Your assignment:
From the entries below, copy out all lines holding "brown".
(Task material)
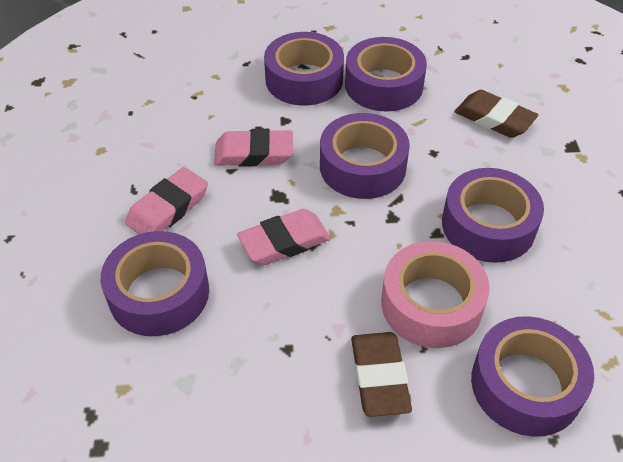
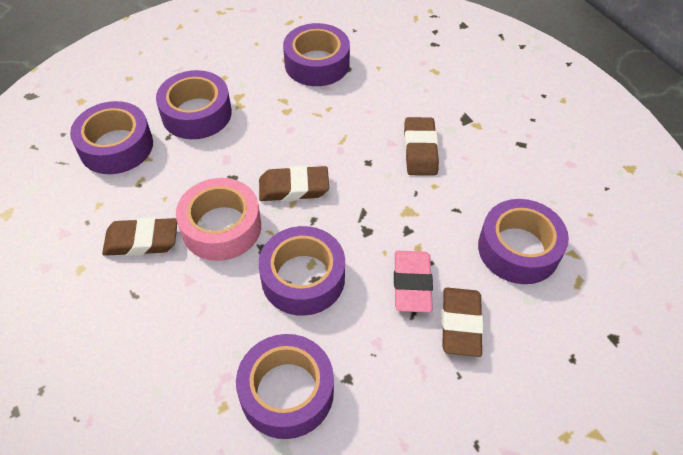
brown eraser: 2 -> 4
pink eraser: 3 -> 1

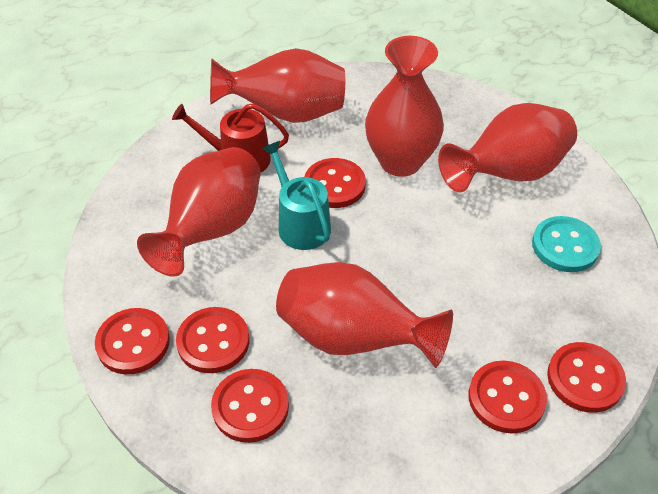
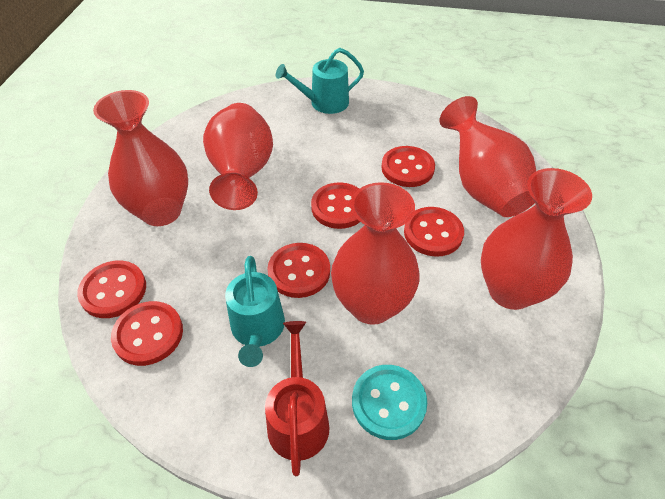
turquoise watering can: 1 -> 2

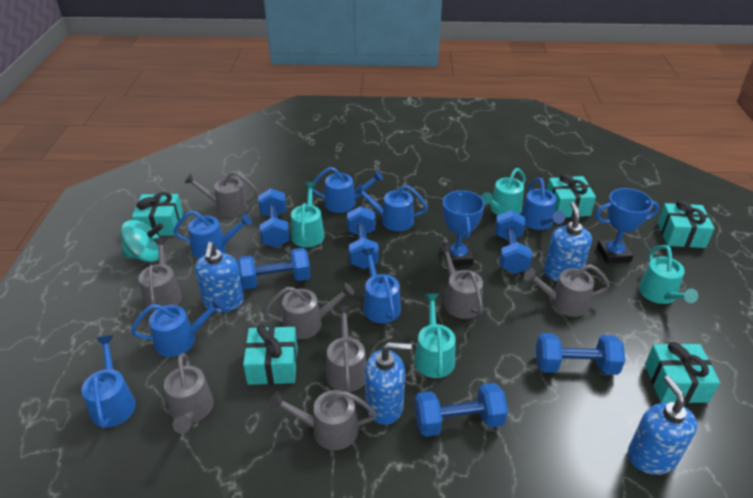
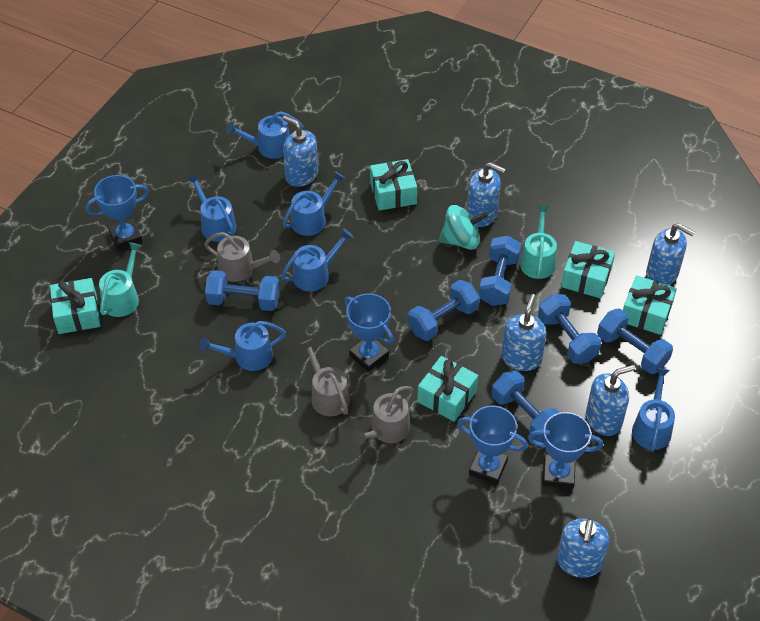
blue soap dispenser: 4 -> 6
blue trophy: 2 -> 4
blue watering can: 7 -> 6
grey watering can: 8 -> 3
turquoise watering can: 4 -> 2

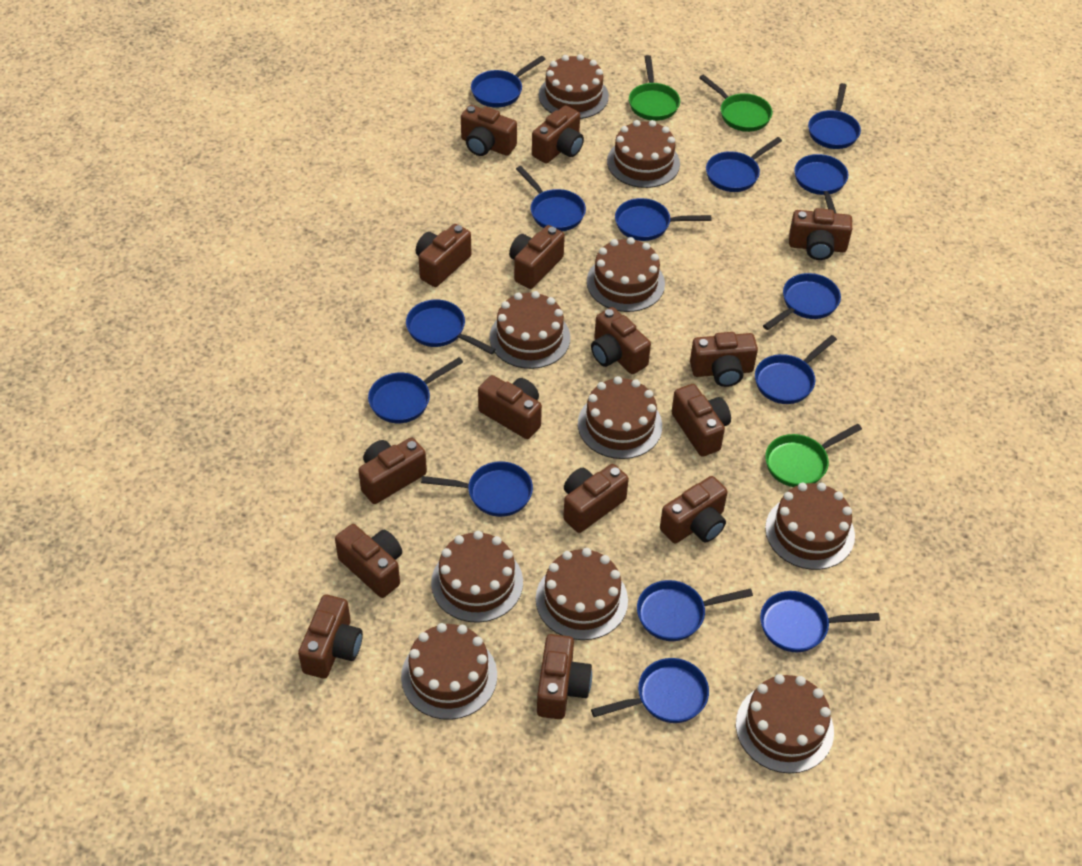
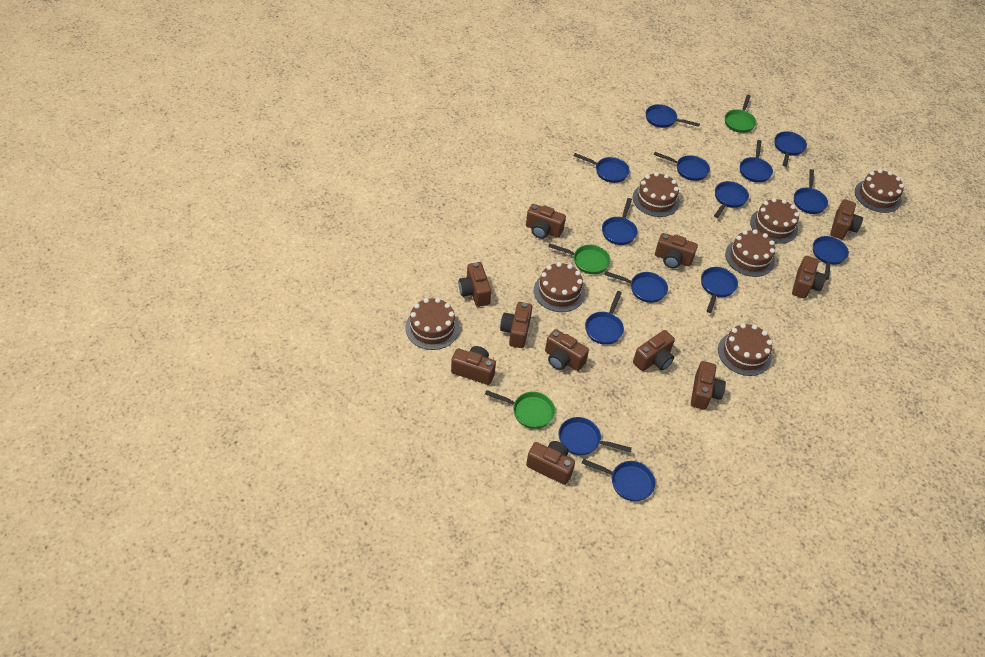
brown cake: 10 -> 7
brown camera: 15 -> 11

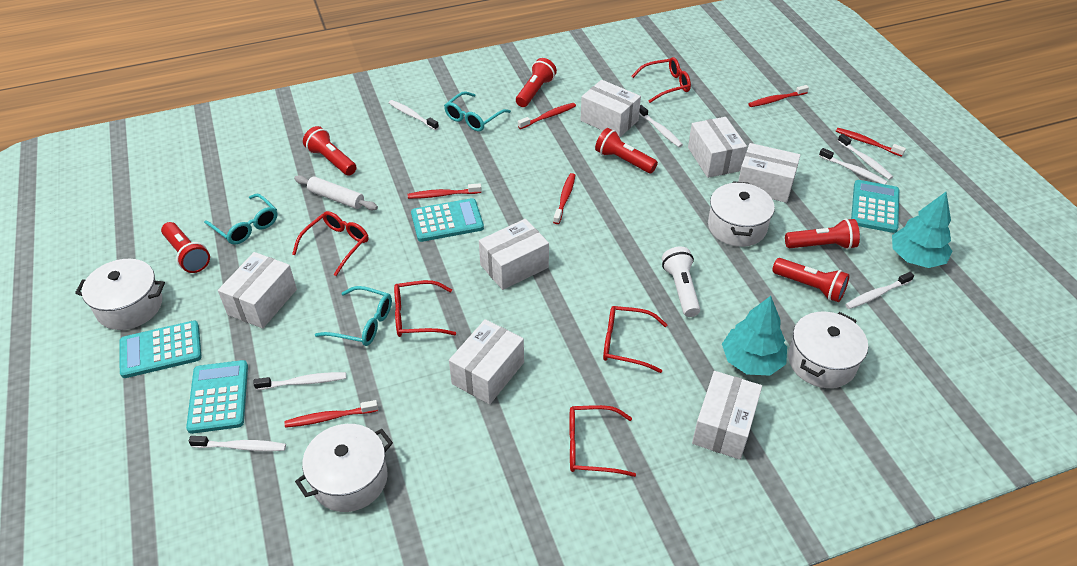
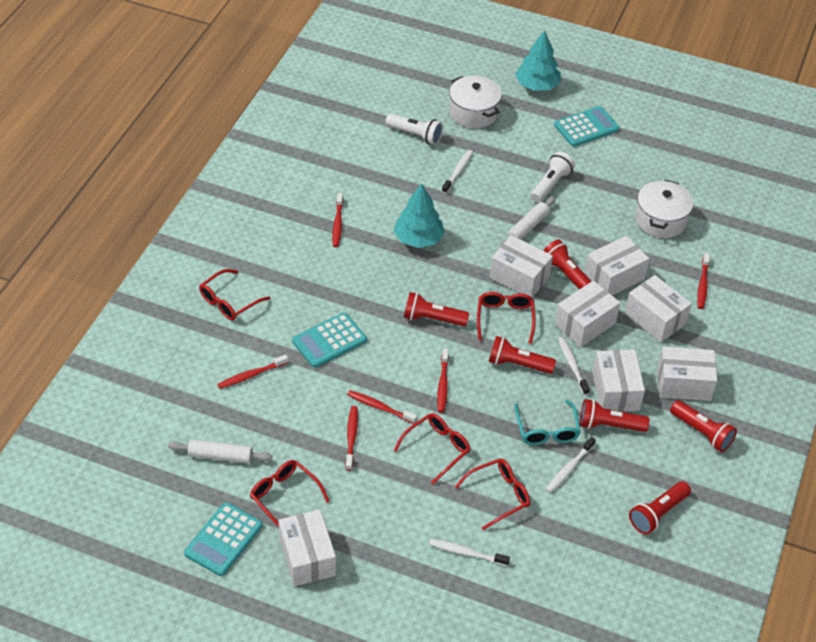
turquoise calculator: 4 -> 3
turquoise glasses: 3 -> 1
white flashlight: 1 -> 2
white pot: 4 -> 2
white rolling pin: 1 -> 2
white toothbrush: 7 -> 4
(End Task material)
Answer area:
brown eraser: 2 -> 4
brown cake: 10 -> 7
brown camera: 15 -> 11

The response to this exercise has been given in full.